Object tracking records
=== Begin Enclosure ===
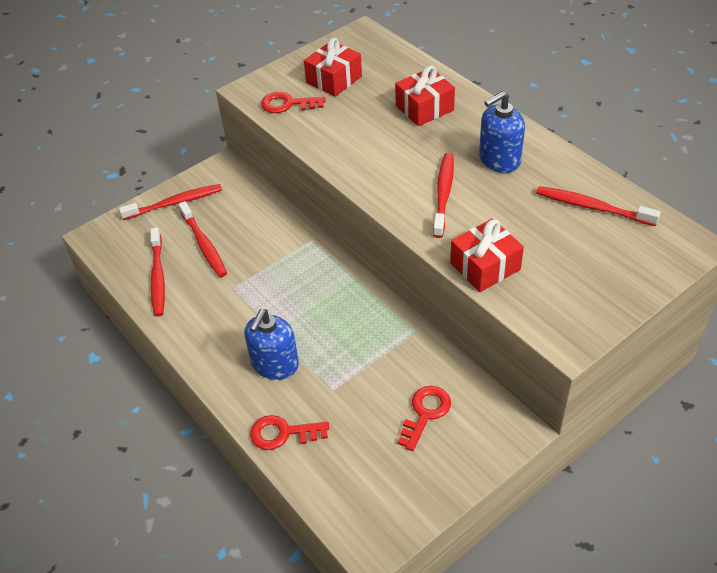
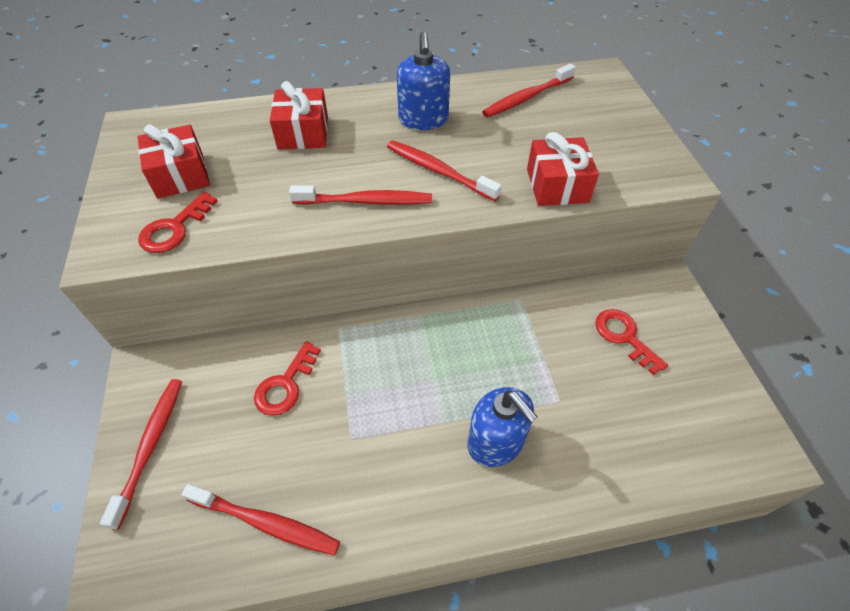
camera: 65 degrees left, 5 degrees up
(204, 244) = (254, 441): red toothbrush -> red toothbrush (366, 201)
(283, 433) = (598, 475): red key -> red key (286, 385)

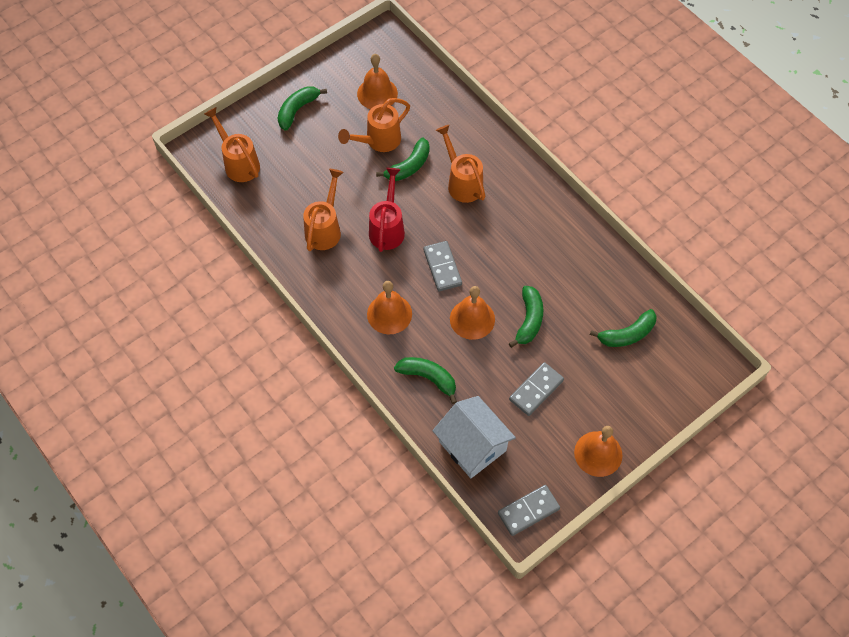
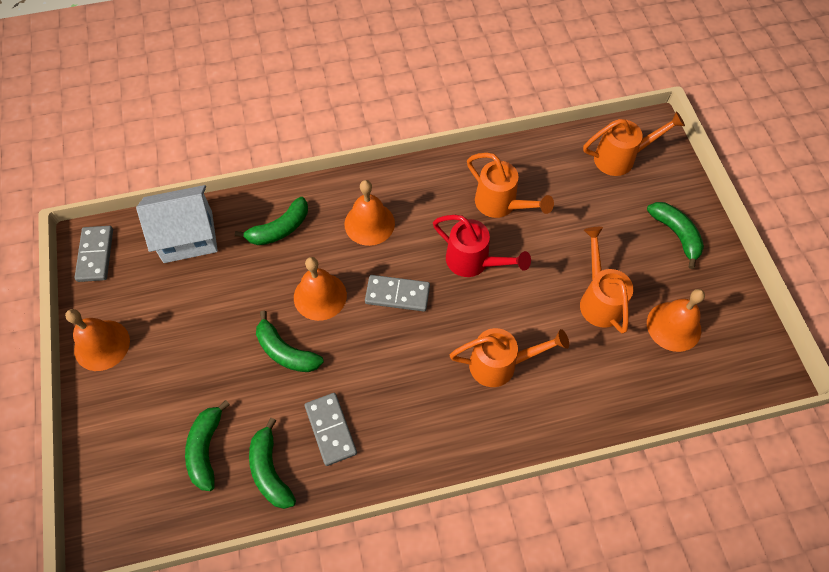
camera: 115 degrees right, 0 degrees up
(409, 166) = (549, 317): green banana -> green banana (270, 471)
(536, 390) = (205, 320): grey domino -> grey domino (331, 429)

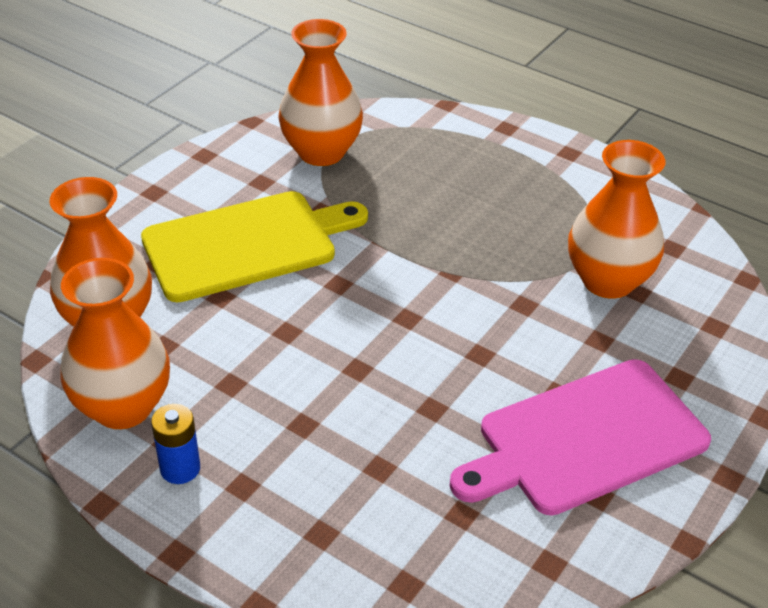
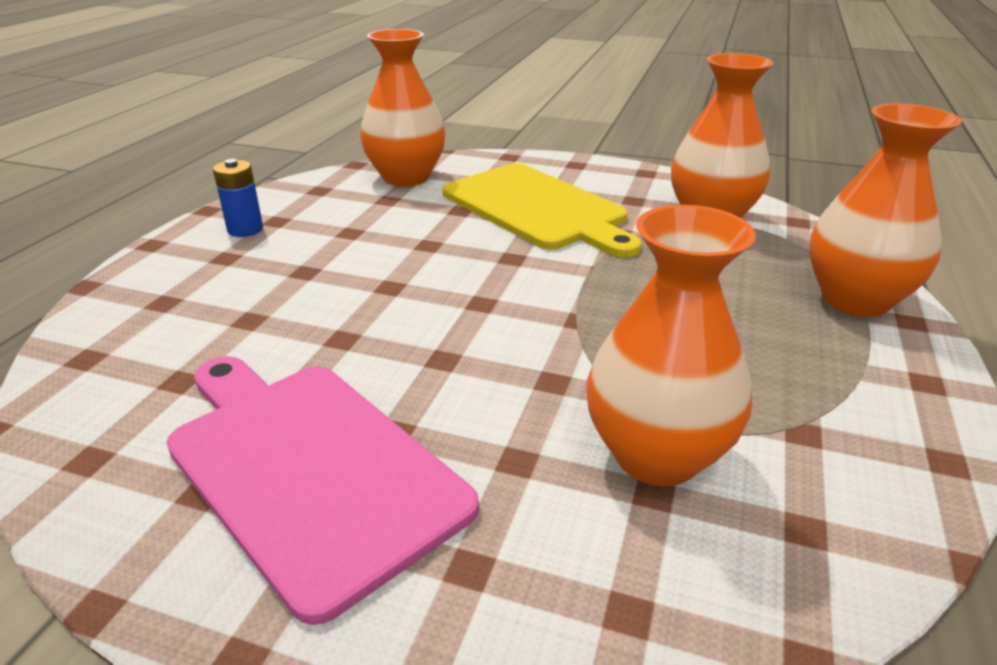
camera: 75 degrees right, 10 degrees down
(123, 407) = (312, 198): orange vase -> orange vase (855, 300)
=== End Enclosure ===
Exercise details » Report how many lines of the entries hold the word "camera". Nothing else is needed.

Exercise output » 3